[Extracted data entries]
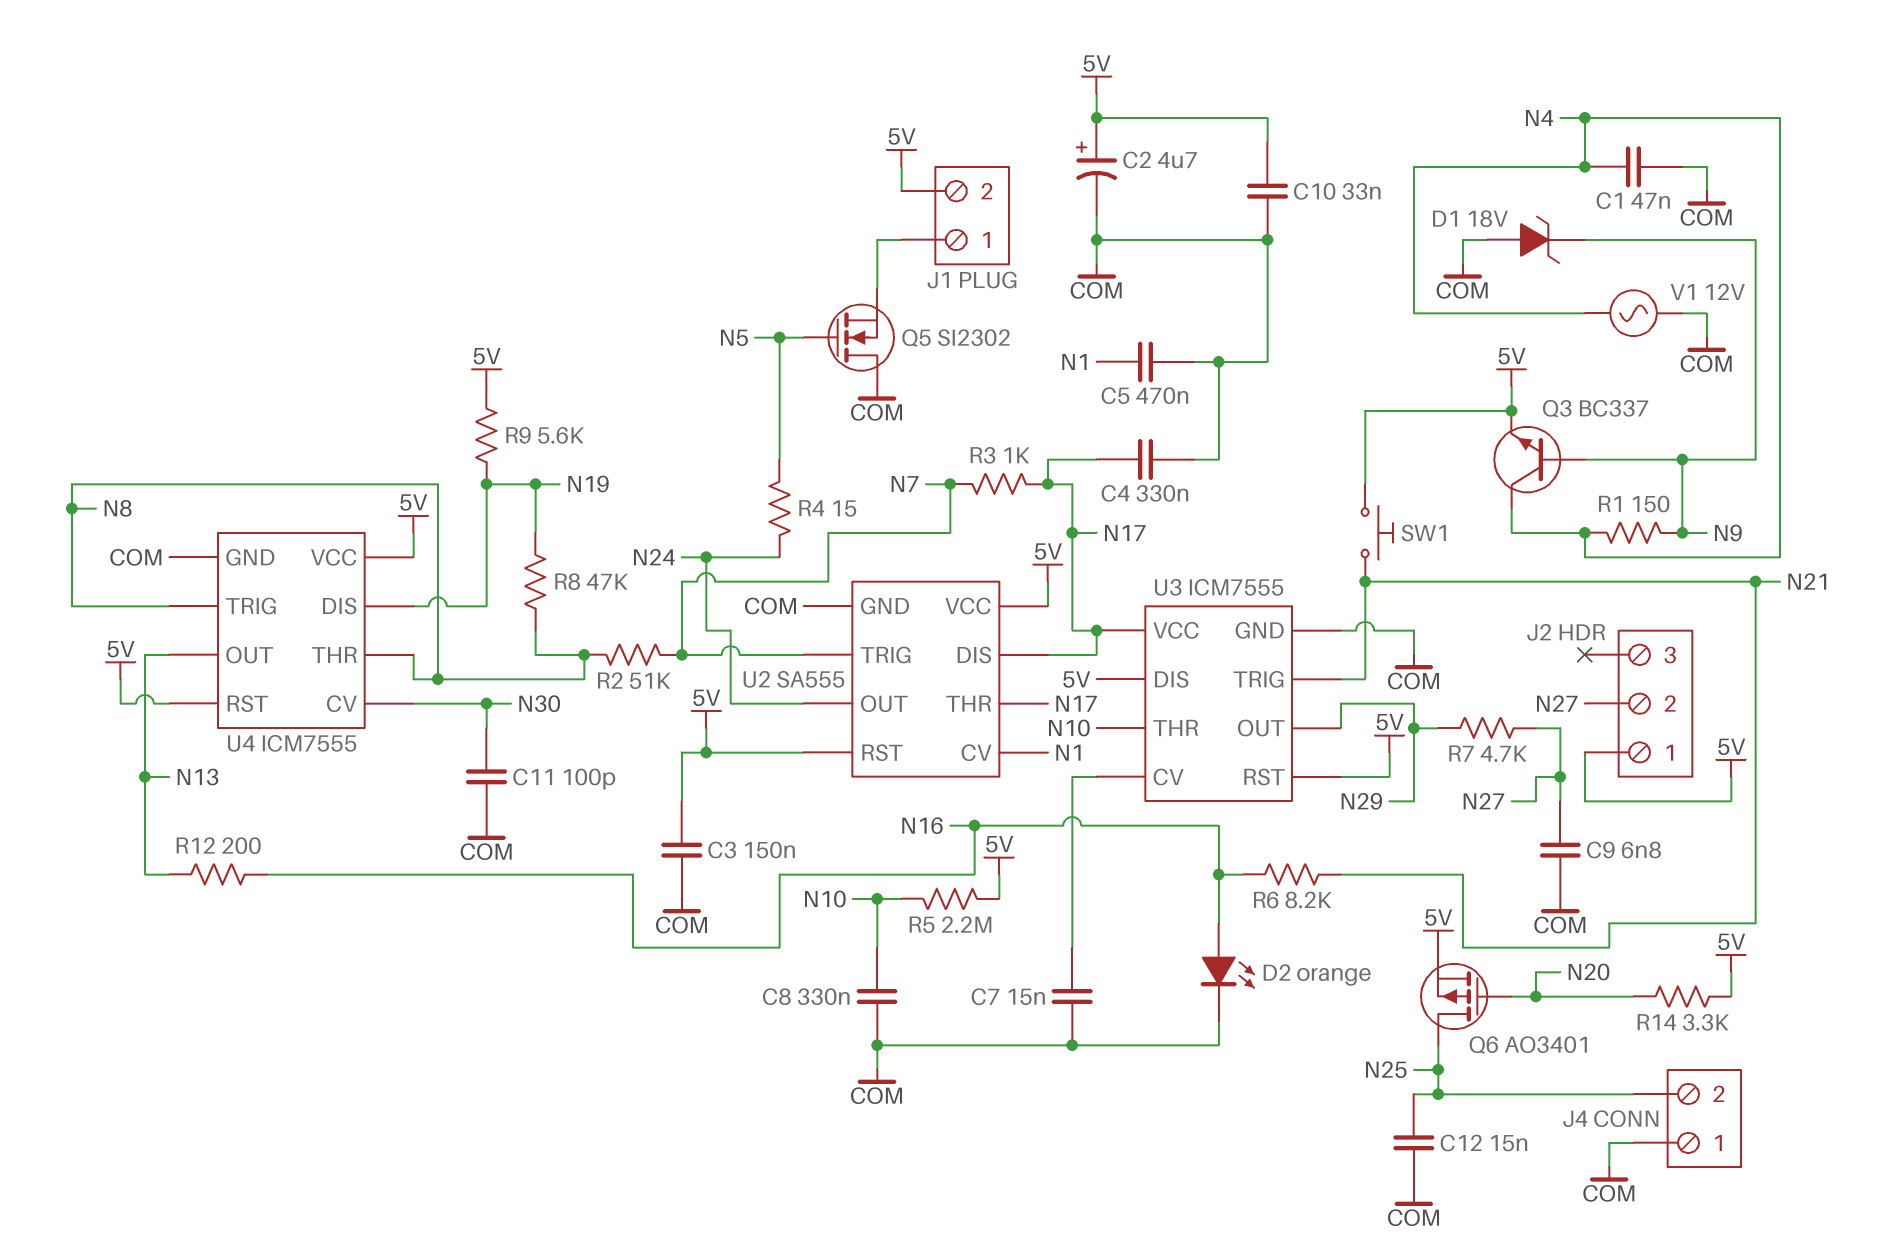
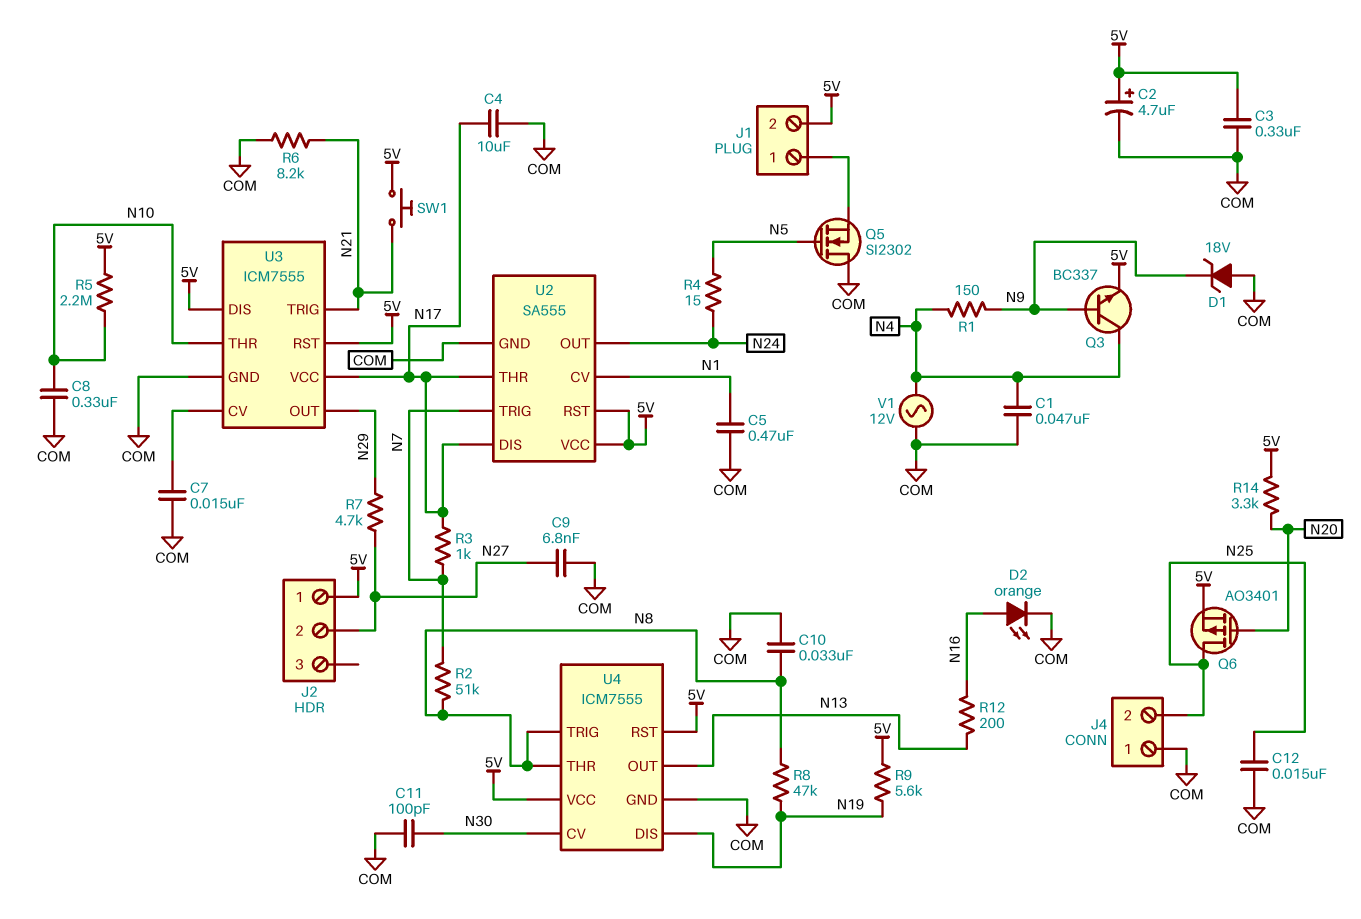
C3: 150nF (5V, COM) -> 330nF (5V, COM)
C4: 330nF (COM, N17) -> 10uF (COM, N17)
C10: 33nF (5V, COM) -> 33nF (COM, N8)
R6: 8.2k (N16, N21) -> 8.2k (COM, N21)

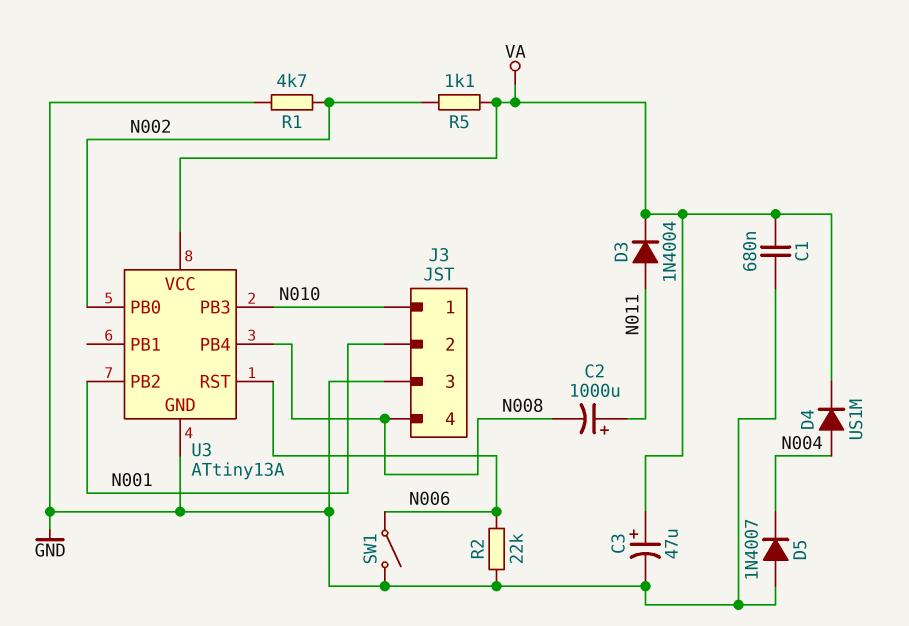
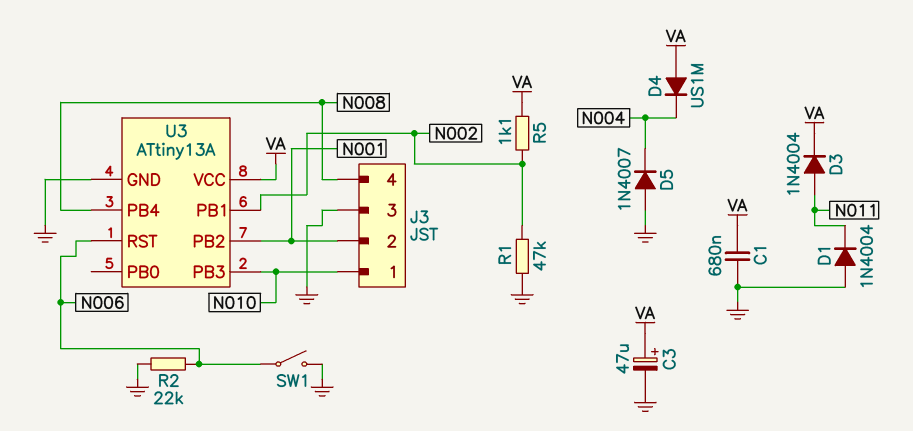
C2: 1000uF (plus N011, minus N008) -> none
D1: none -> diode 1N4004 (A GND, K N011)
D4: diode US1M (A N004, K VA) -> diode US1M (A VA, K N004)
R1: 4.7k (GND, N002) -> 47k (GND, N002)
U3 pin PB0: N002 -> none
U3 pin PB1: none -> N002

● **About this exercise**: Within the records, count the lines that include the word "diode". Answer with the number only.

● **Final answer**: 2